■ **Directions**
How many lines below contain the string "brick"? Reply with the figure and no further words.

■ **Data supplied**
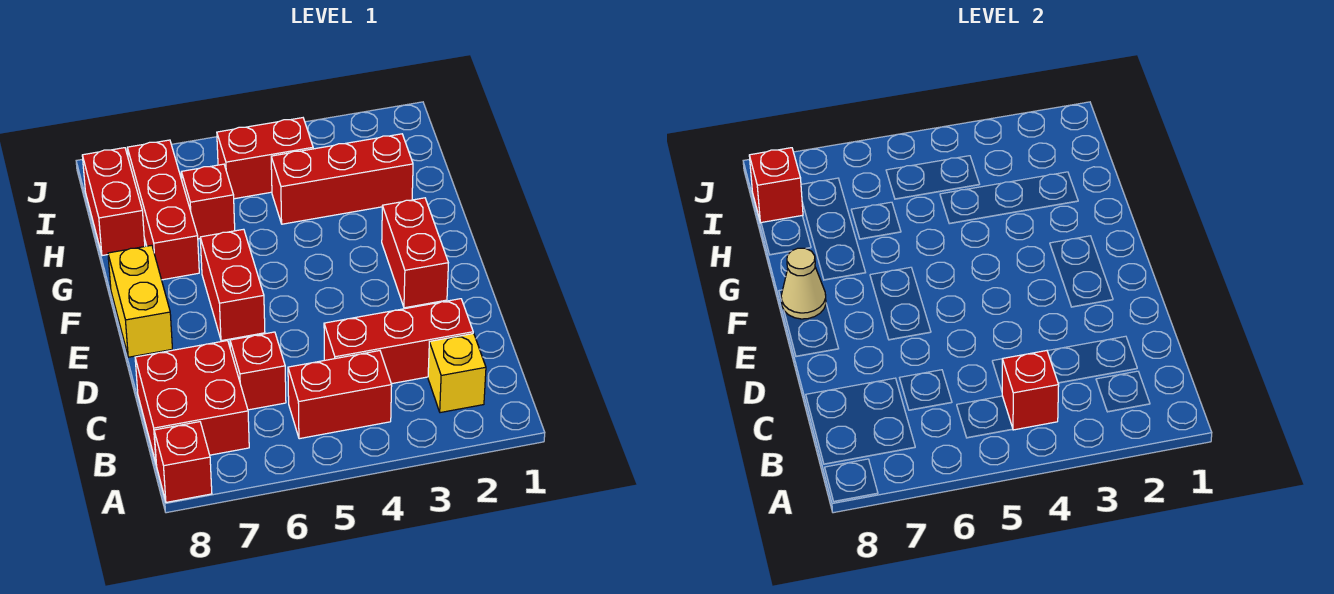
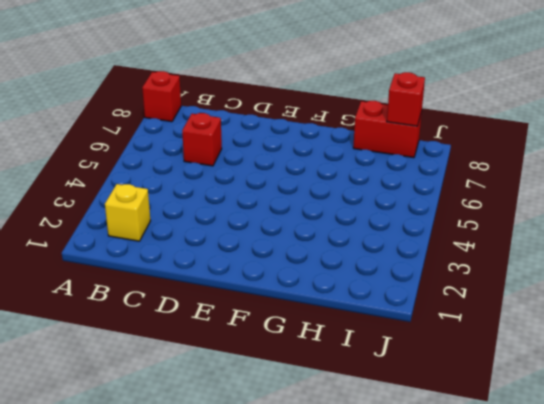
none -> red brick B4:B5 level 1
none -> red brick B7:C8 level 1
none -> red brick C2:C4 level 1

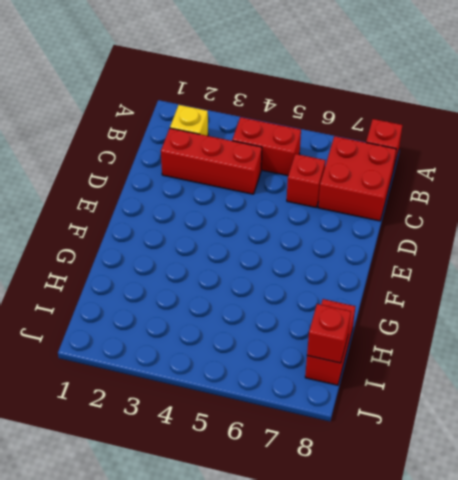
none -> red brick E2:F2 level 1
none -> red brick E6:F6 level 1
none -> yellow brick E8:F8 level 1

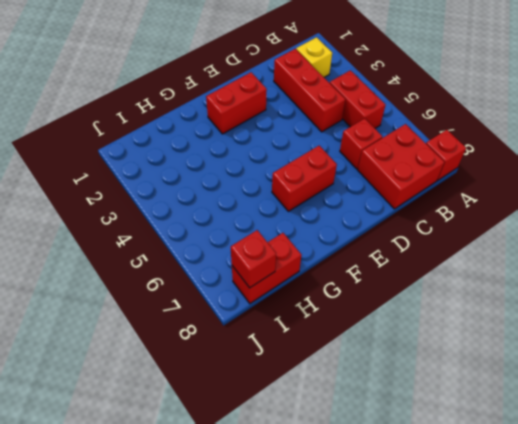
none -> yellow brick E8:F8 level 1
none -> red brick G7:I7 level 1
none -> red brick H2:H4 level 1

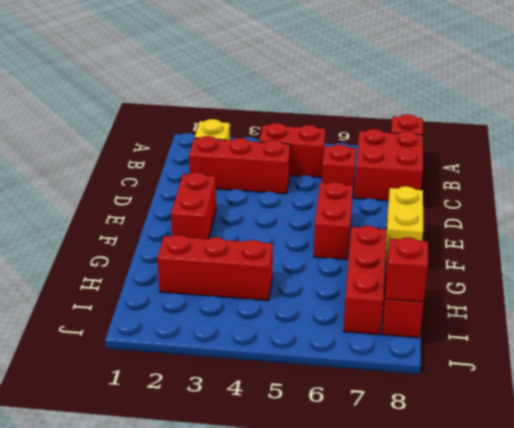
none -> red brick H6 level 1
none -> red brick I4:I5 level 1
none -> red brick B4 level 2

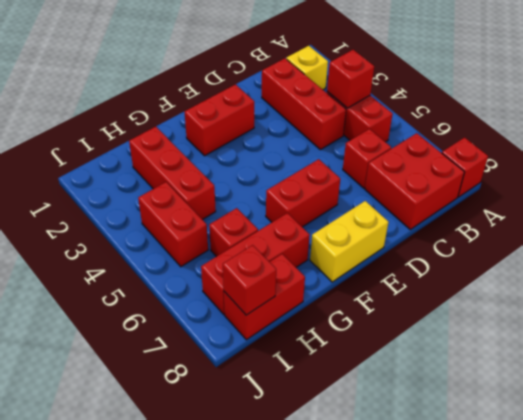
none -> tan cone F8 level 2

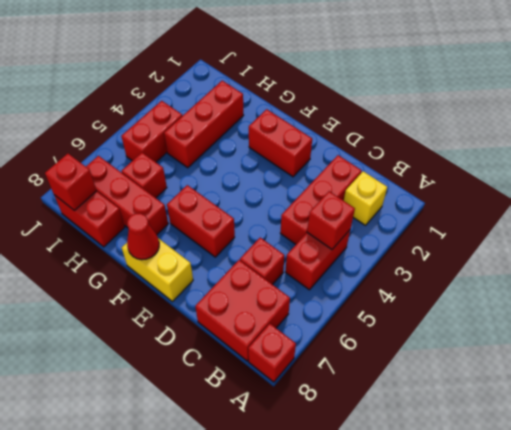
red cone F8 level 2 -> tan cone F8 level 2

■ **Written answer**
12